## Task statement
Exact copy, pictures excluded: output the lines from the opening of the entries through the line bearing "green fork [419,323,469,388]".

## Data records
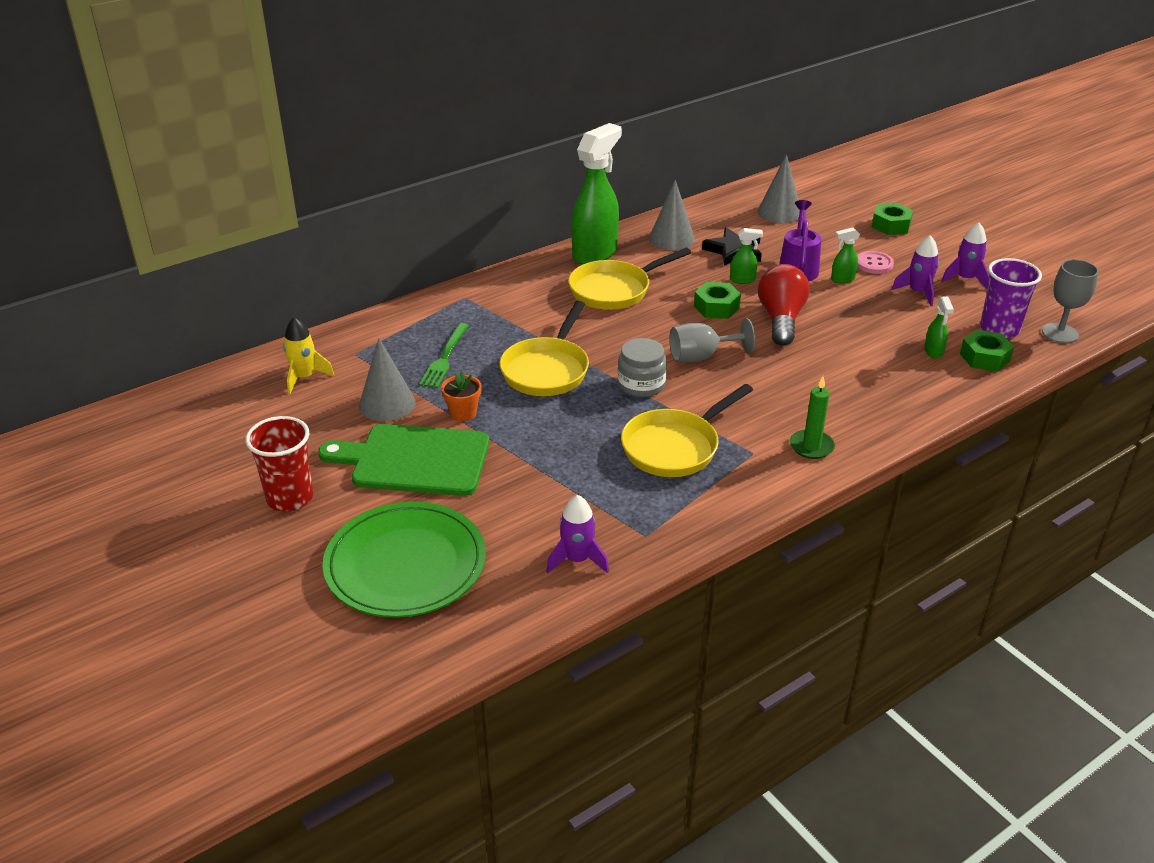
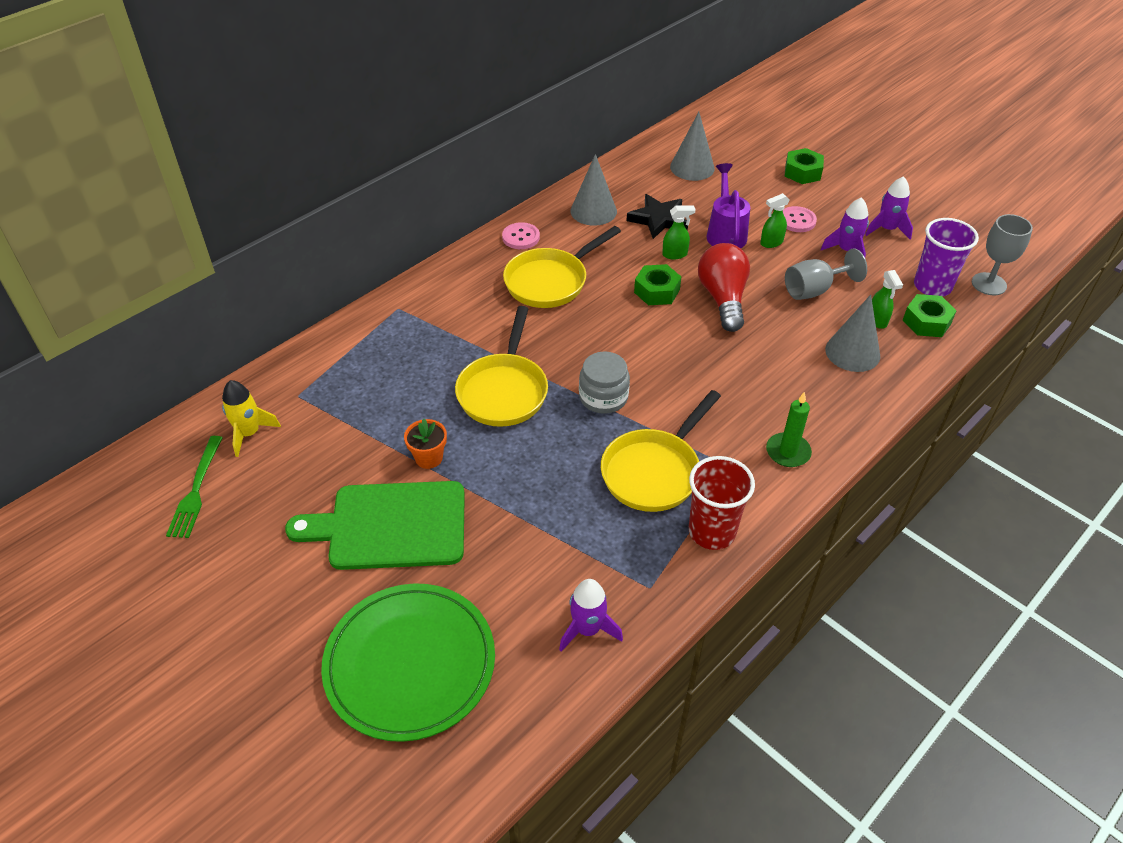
camera: 10 degrees left, 10 degrees up
red cup [245,416,313,512] -> red cup moved to [689,456,755,550]
grey cone [359,338,416,421] -> grey cone moved to [825,295,880,372]
green fork [419,323,469,388] -> green fork moved to [166,436,223,538]
green spray bottle [571,123,622,265] -> pink button [502,222,540,249]
grey goblet [669,318,755,363] -> grey goblet moved to [785,248,867,300]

## The answer
camera: 10 degrees left, 10 degrees up
red cup [245,416,313,512] -> red cup moved to [689,456,755,550]
grey cone [359,338,416,421] -> grey cone moved to [825,295,880,372]
green fork [419,323,469,388] -> green fork moved to [166,436,223,538]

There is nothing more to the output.